Data records
----------------

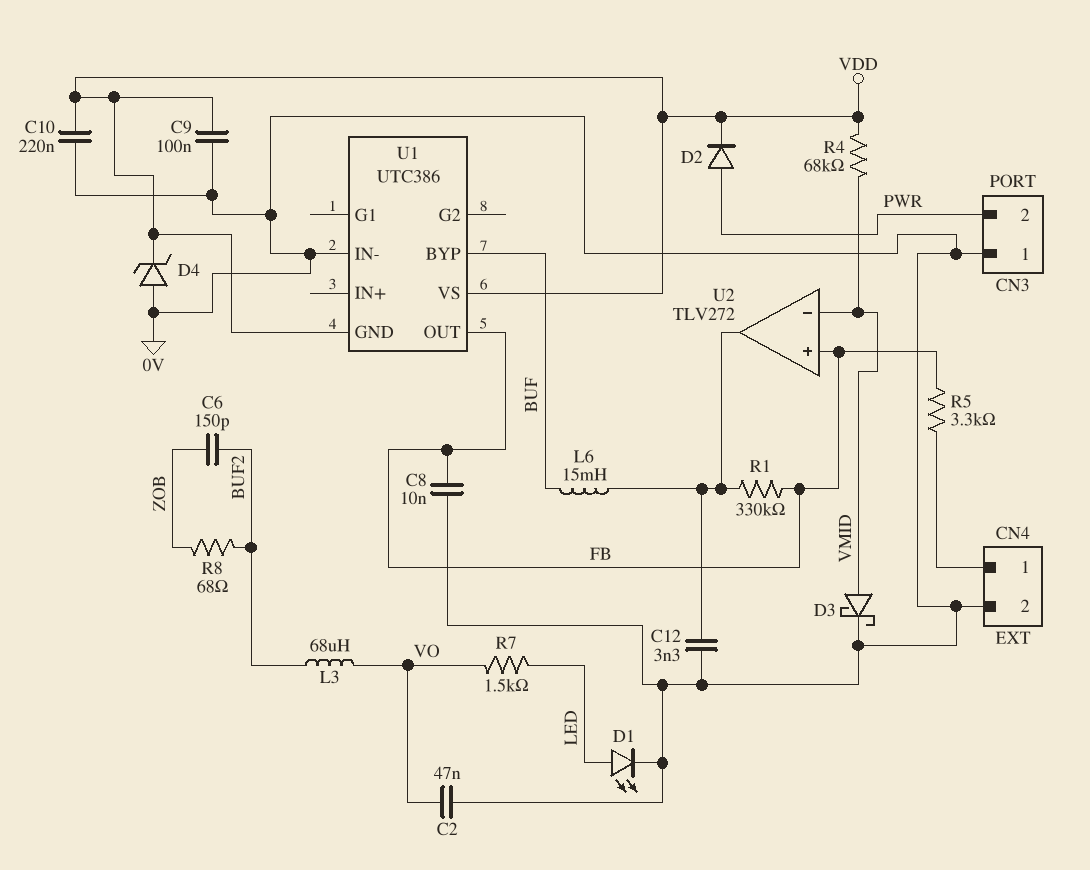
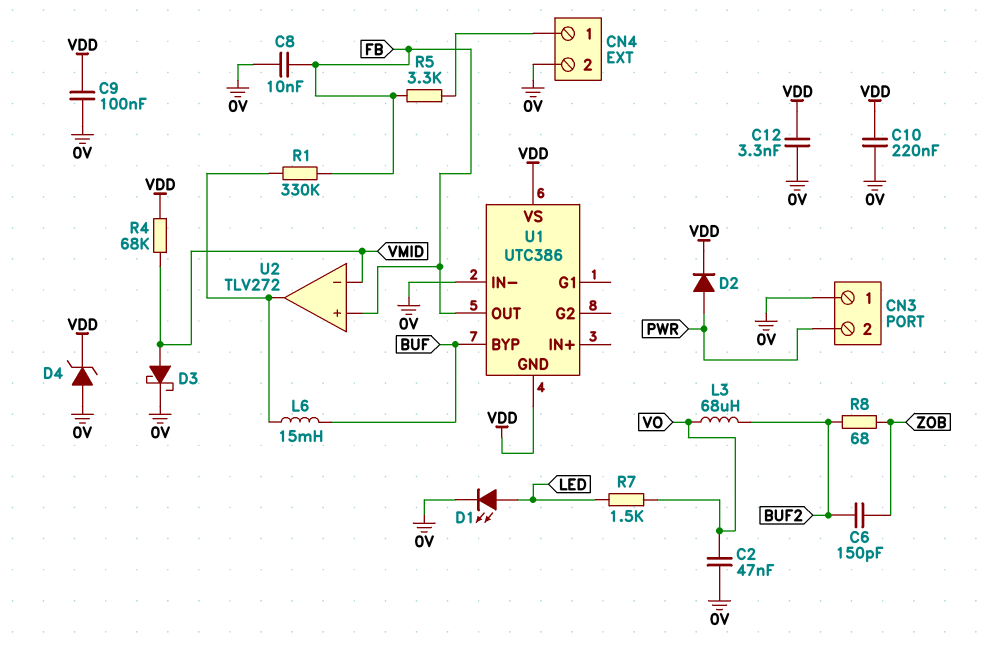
C12: 3.3nF (0V, U2/out) -> 3.3nF (0V, VDD)

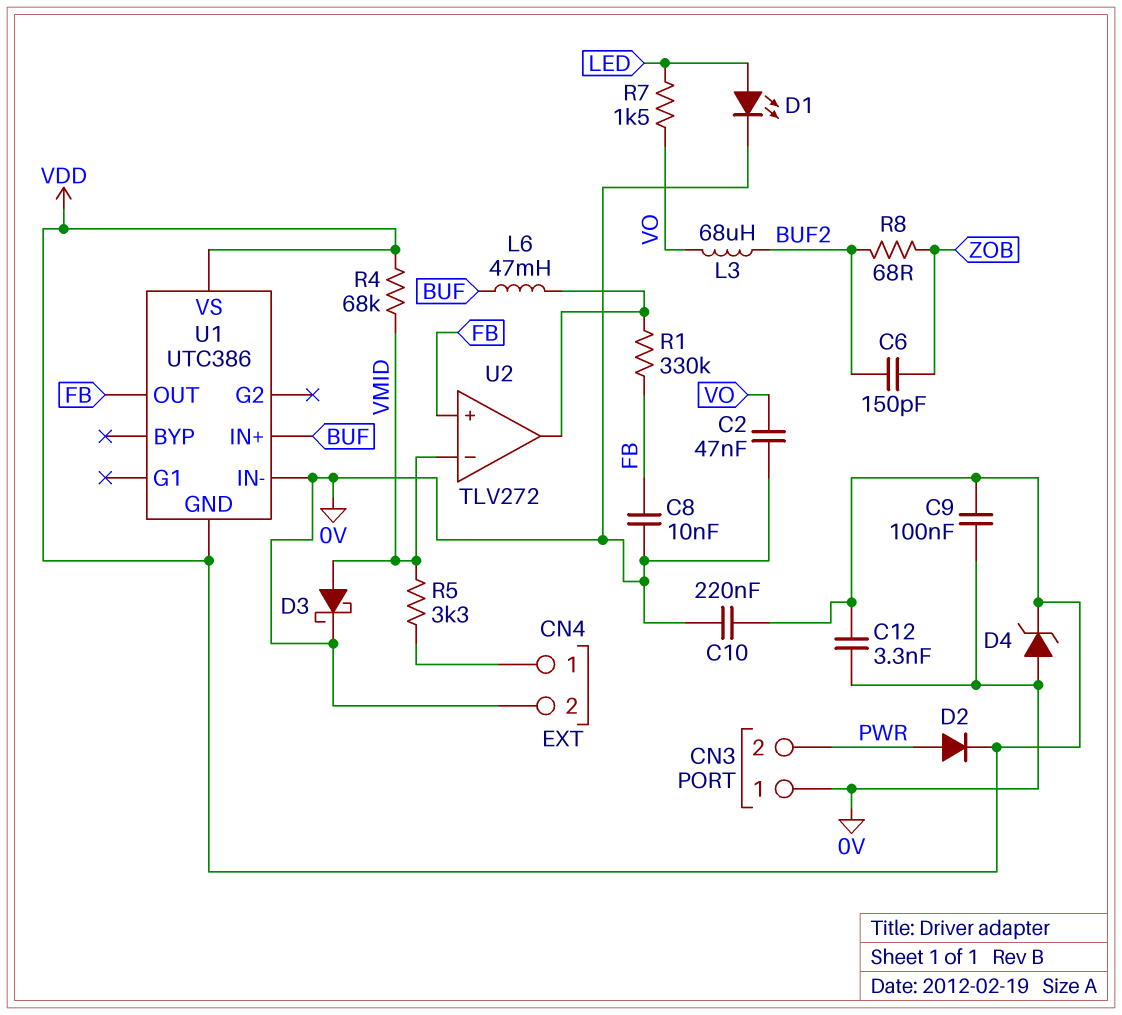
L6: 15mH (BUF, U2/out) -> 47mH (BUF, U2/out)
R5: 3.3k (CN4/1, FB) -> 3.3k (CN4/1, VMID)
U1 pin BYP: BUF -> none
U1 pin IN+: none -> BUF

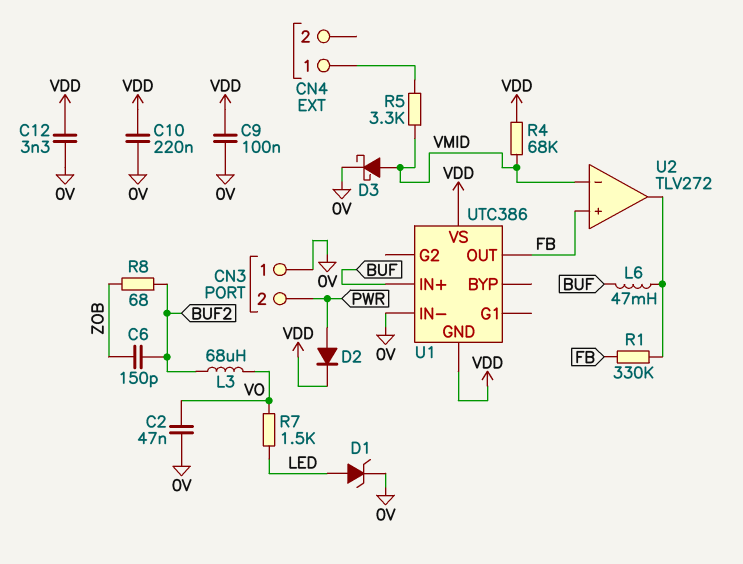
C8: 10nF (0V, FB) -> none
CN4 pin 2: 0V -> none
D1: LED (A LED, K 0V) -> zener (A LED, K 0V)
D4: zener (A 0V, K VDD) -> none

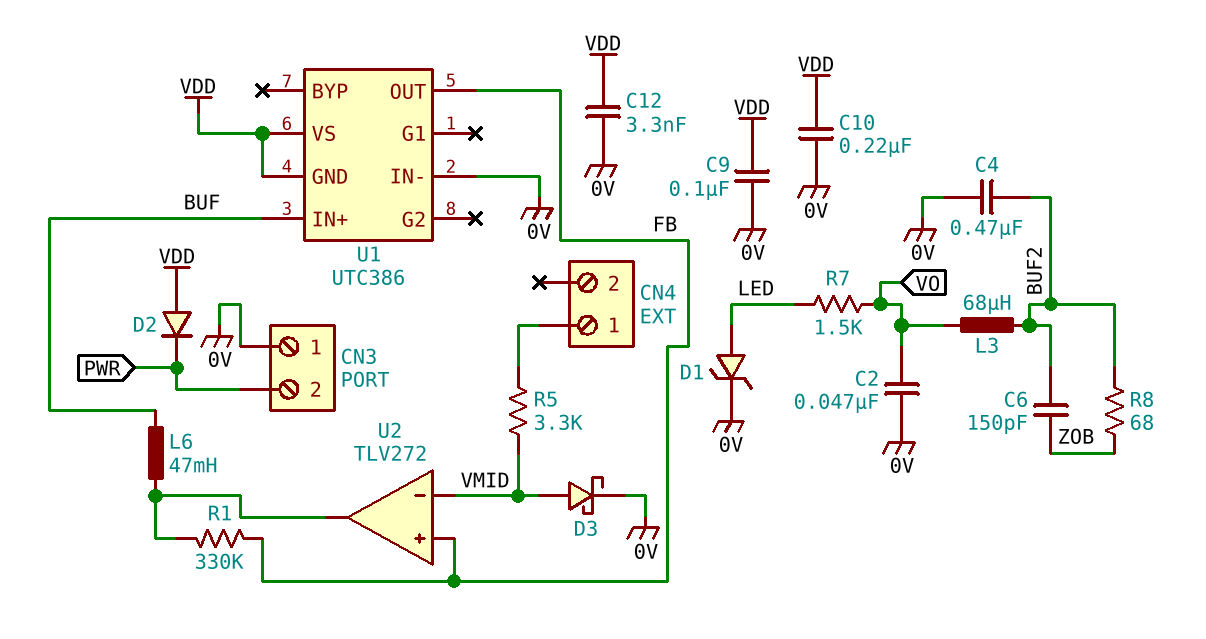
C4: none -> 470nF (0V, BUF2)
D2: diode (A PWR, K VDD) -> diode (A VDD, K PWR)
R4: 68k (VDD, VMID) -> none

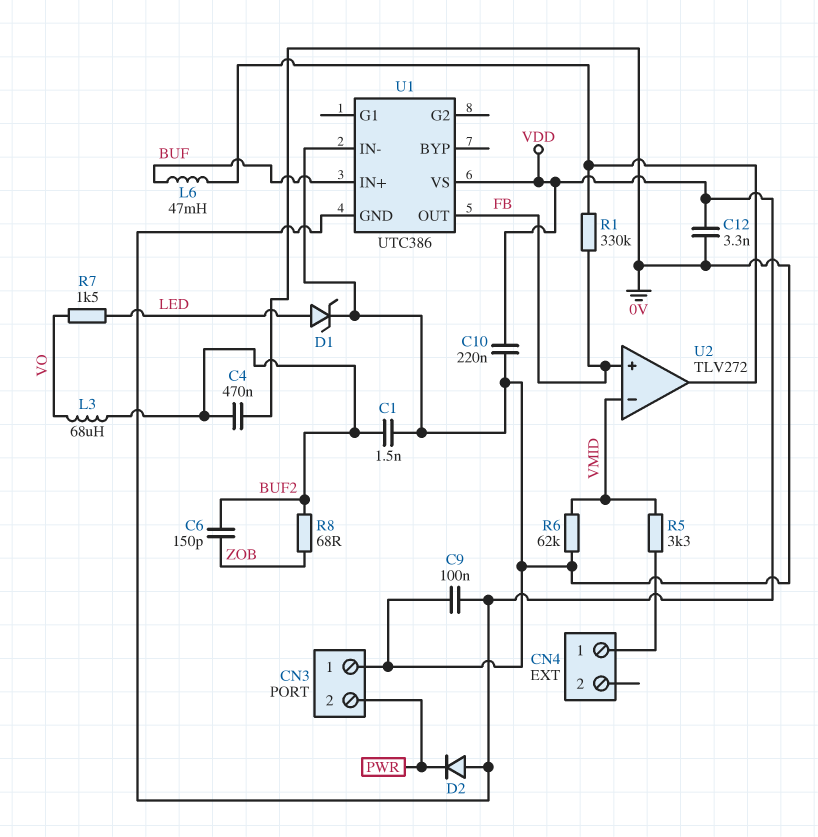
C1: none -> 1.5nF (0V, BUF2)
C2: 47nF (0V, VO) -> none
D3: schottky (A VMID, K 0V) -> none
R6: none -> 62k (0V, VMID)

----------------

→ **About this exercise**
All lines from the one containing "R4: 68k (VDD, VMID) -> none" through the final line of the entries above are to be copied exactly; the pictures are not.

→ **Final answer**
R4: 68k (VDD, VMID) -> none

C1: none -> 1.5nF (0V, BUF2)
C2: 47nF (0V, VO) -> none
D3: schottky (A VMID, K 0V) -> none
R6: none -> 62k (0V, VMID)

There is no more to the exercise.